- [Task data]:
......

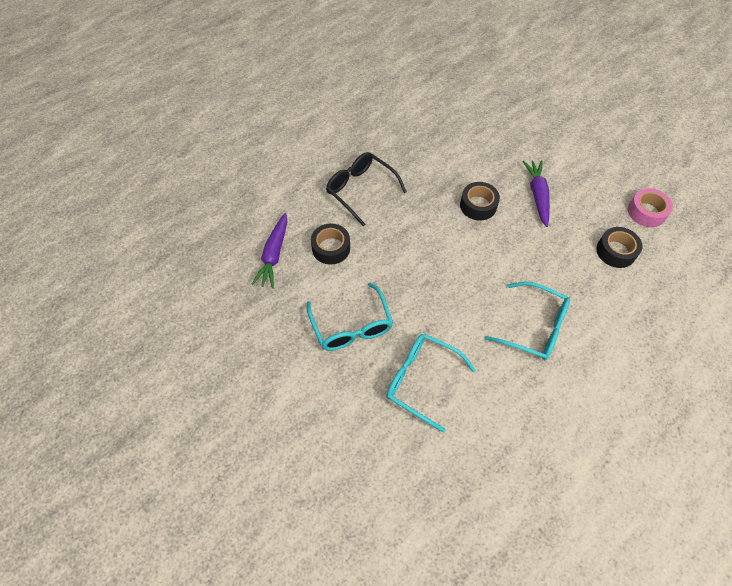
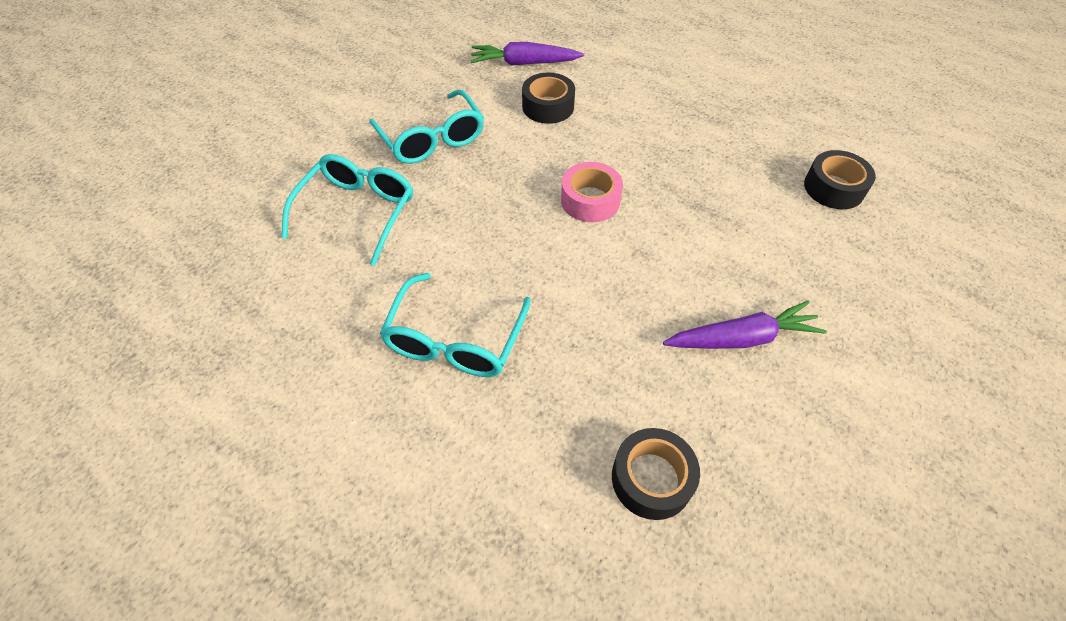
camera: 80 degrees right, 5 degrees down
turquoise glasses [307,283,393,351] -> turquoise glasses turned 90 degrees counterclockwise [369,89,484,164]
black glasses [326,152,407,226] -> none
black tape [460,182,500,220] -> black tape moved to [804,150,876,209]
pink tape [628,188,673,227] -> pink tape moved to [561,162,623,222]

......

- [Problem requirements]:
The answer is to be one number: the count of lines in the entries containing the string "degrees".

- [Output of the task]:
2